Action item :: Beginning with the first line, retype exactly the records below up to and including the line with "green domino: [190,119,240,140]"; pictures do not belong in the copy.

******

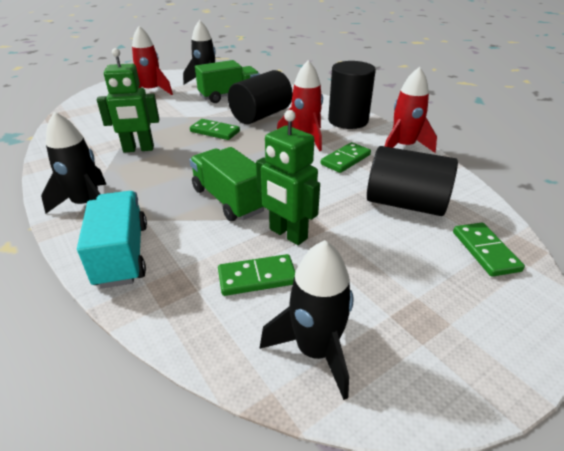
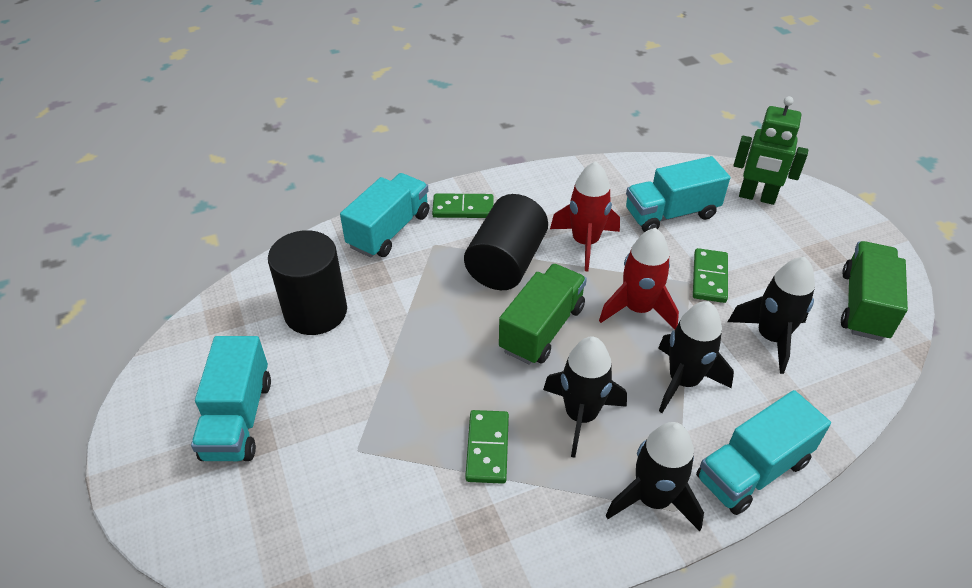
black cylinder: [228,70,293,124] [328,61,376,129] [367,146,458,216] = 3 -> [268,230,347,335] [464,194,548,290] = 2
black rocket: [41,111,106,214] [183,20,216,85] [259,240,354,400] = 3 -> [543,337,627,458] [606,422,704,531] [658,301,734,413] [728,257,815,374] = 4
green domino: [190,119,240,140] [218,254,295,296] [321,142,371,173] [453,223,525,277] = 4 -> [432,193,494,218] [465,410,509,484] [693,248,728,303] = 3
green robot: [97,48,159,153] [256,110,320,245] = 2 -> [734,96,808,205] = 1
red rocket: [132,26,173,95] [277,60,323,151] [385,67,437,153] = 3 -> [550,161,620,271] [599,228,679,330] = 2
turquoise truck: [77,191,147,289] = 1 -> [191,336,271,461] [340,173,429,258] [626,156,730,232] [696,390,831,515] = 4

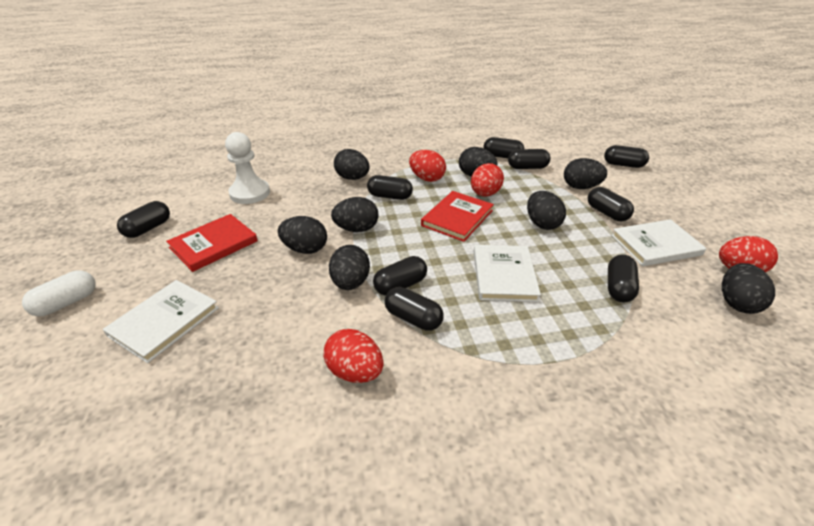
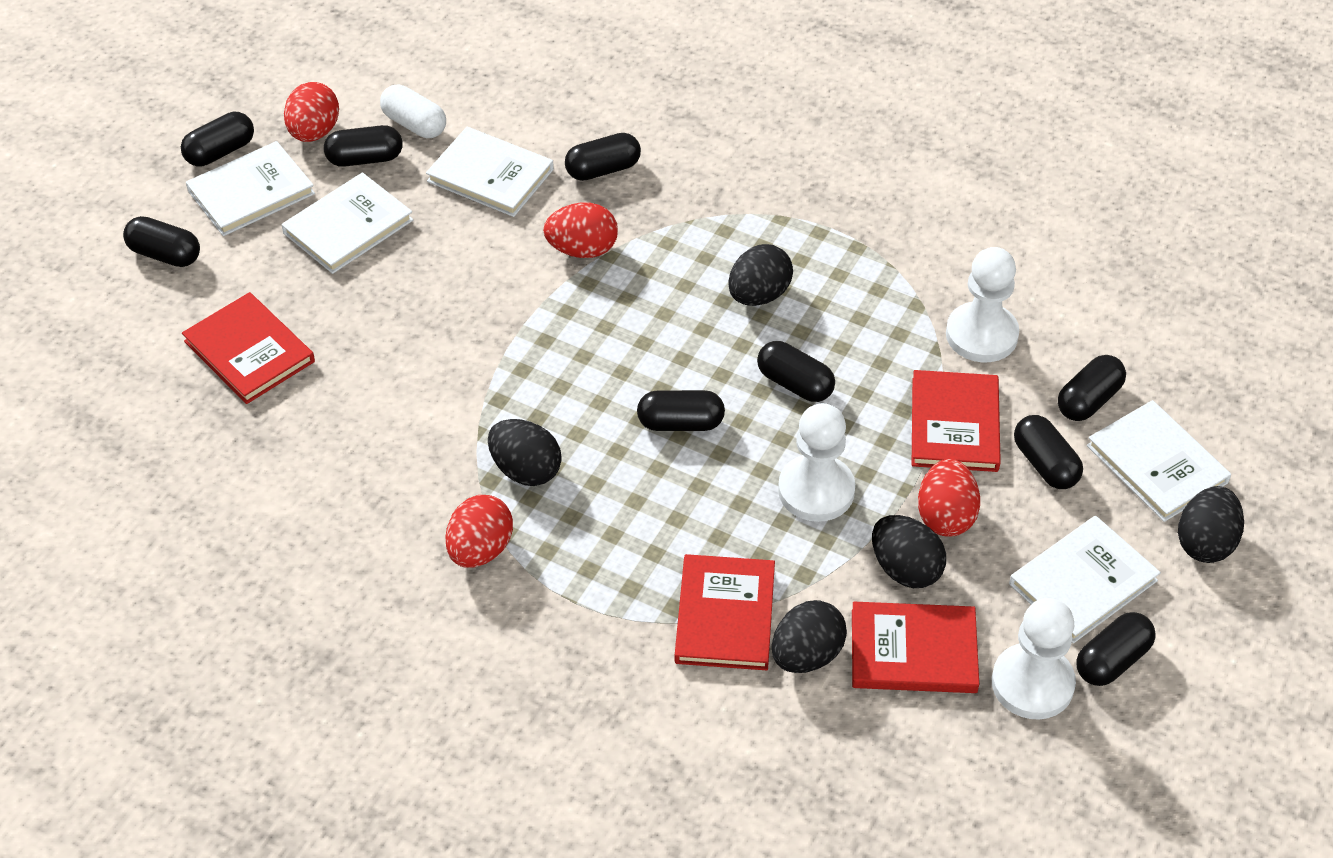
black egg: [278,216,327,254] [329,245,370,290] [331,197,378,232] [334,149,370,180] [459,147,498,177] [527,191,566,230] [564,158,607,189] [722,263,775,314] = 8 -> [488,419,562,486] [728,244,793,306] [772,600,847,673] [872,515,946,588] [1178,486,1244,563] = 5
red book: [166,214,258,272] [421,191,494,242] = 2 -> [182,292,315,404] [675,554,775,670] [852,602,979,693] [912,370,1001,472] = 4
white book: [103,280,219,363] [474,245,541,302] [611,219,707,266] = 3 -> [186,141,315,236] [281,173,413,274] [426,127,554,217] [1009,516,1161,643] [1087,400,1231,522] = 5
white pawn: [225,132,270,204] = 1 -> [778,403,855,522] [946,247,1019,362] [992,598,1076,720] = 3

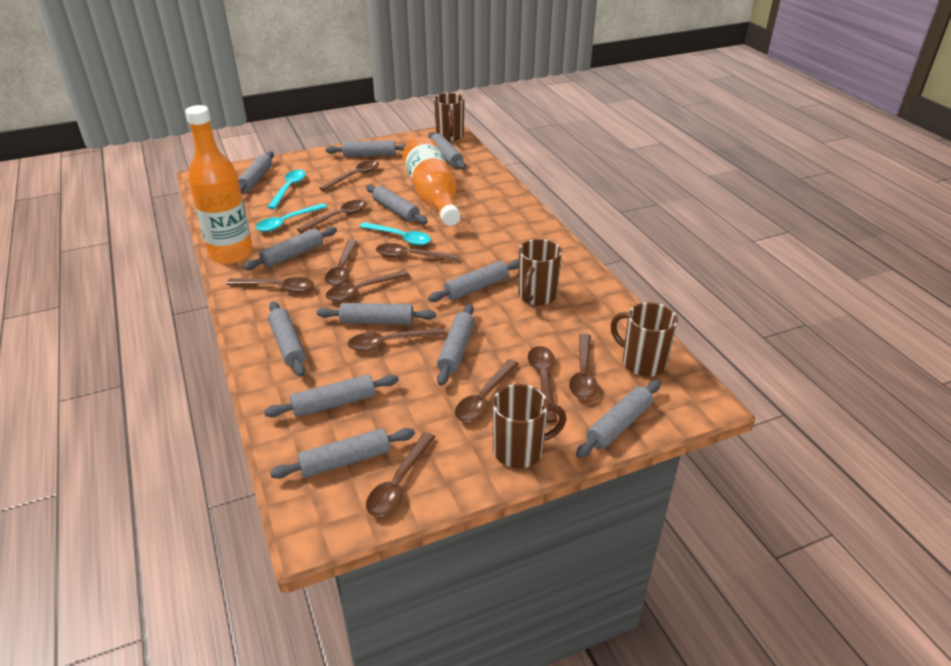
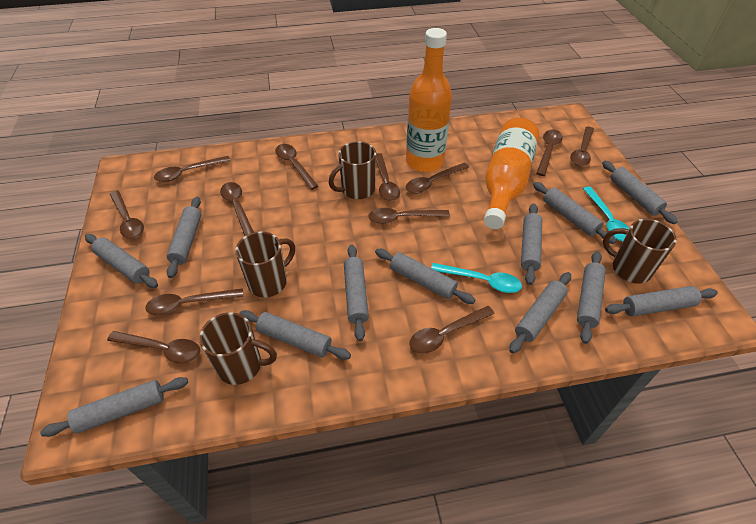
brown spoon: [226,277,314,292] [297,200,367,233] [319,160,379,191] [325,240,358,286] [325,270,410,301] [348,328,446,351] [366,432,435,517] [376,243,460,262] [455,359,519,422] [528,346,558,423] [569,334,598,399] = 11 -> [107,331,200,363] [110,191,144,239] [145,288,243,315] [154,156,231,182] [220,182,254,236] [275,144,318,190] [368,208,450,224] [376,153,400,201] [406,163,469,194] [409,306,495,353] [536,129,563,176] [570,127,594,166] = 12
turquoise spoon: [255,203,327,232] [267,170,306,209] [359,222,431,246] = 3 -> [431,263,522,293] [583,187,629,241] = 2

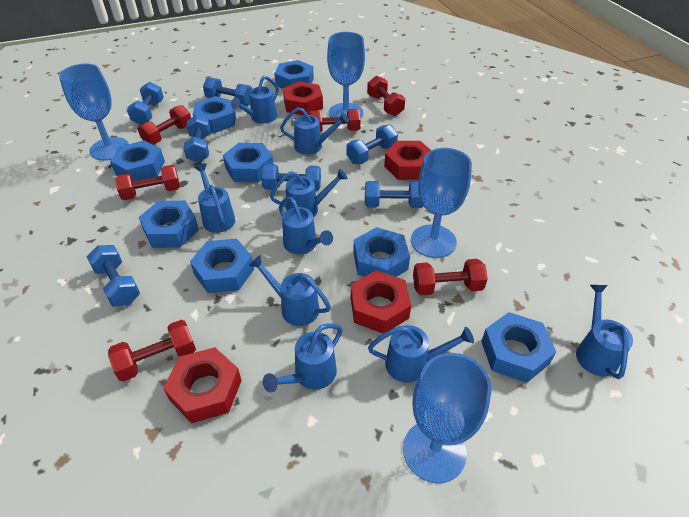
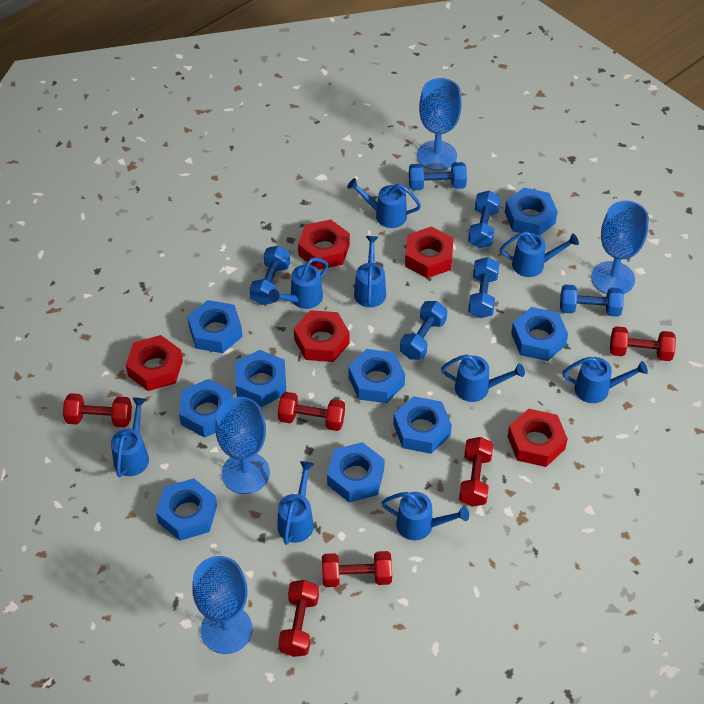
blue dumbbell: [87,245,140,307] [127,82,164,125] [183,115,211,163] [203,77,252,106] [261,164,321,191] [346,125,398,164] [365,181,423,208] = 7 -> [250,246,290,305] [400,301,447,360] [409,162,467,190] [468,190,501,248] [468,257,499,318] [560,284,624,317] = 6
blue nut: [110,141,165,181] [138,201,199,248] [190,239,254,293] [193,96,236,133] [223,143,273,182] [274,60,314,89] [353,227,410,277] [481,312,556,383] = 8 -> [156,478,217,541] [179,379,233,438] [187,300,243,353] [235,350,286,407] [327,442,385,503] [348,349,405,403] [393,396,452,454] [505,188,558,236] [511,307,568,361] = 9
red nut: [163,347,242,423] [283,81,323,115] [351,270,411,334] [384,141,431,180] = 4 -> [126,335,183,391] [294,310,350,362] [298,219,350,270] [405,226,454,278] [507,409,568,467] = 5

******

Task output ::
black cylinder: [228,70,293,124] [328,61,376,129] [367,146,458,216] = 3 -> [268,230,347,335] [464,194,548,290] = 2
black rocket: [41,111,106,214] [183,20,216,85] [259,240,354,400] = 3 -> [543,337,627,458] [606,422,704,531] [658,301,734,413] [728,257,815,374] = 4
green domino: [190,119,240,140] [218,254,295,296] [321,142,371,173] [453,223,525,277] = 4 -> [432,193,494,218] [465,410,509,484] [693,248,728,303] = 3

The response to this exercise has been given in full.